◆ **WRITTEN TASK**: Where the records below reach the line containing "camera: 95 degrees left, 5 degrees up", start transcribing, and end with the line containing "none -> pink cupcake [249,239,314,308]", exactly and with nothing else added.

◆ **DATASET ENTRIES**:
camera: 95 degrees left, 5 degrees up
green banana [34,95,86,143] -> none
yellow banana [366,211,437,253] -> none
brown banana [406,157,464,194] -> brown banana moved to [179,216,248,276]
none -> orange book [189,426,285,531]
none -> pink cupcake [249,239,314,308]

* * *

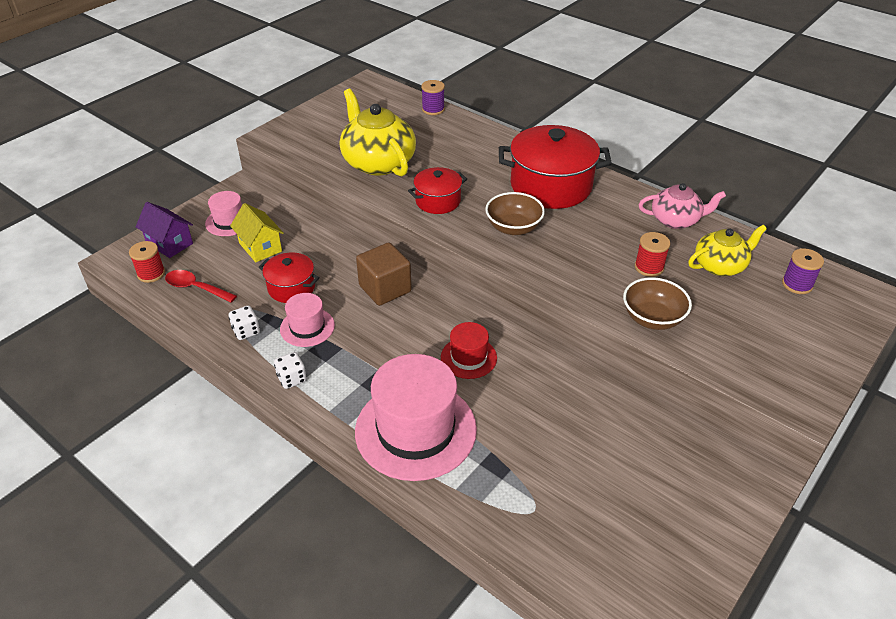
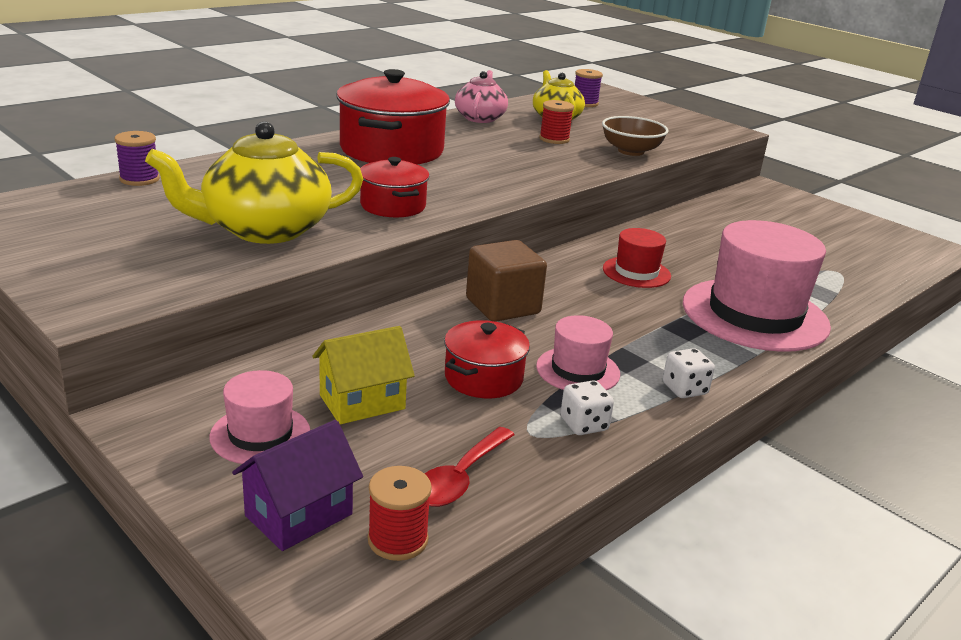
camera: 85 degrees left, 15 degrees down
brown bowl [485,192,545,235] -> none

◆ **ANSWER SPACE**:
camera: 95 degrees left, 5 degrees up
green banana [34,95,86,143] -> none
yellow banana [366,211,437,253] -> none
brown banana [406,157,464,194] -> brown banana moved to [179,216,248,276]
none -> orange book [189,426,285,531]
none -> pink cupcake [249,239,314,308]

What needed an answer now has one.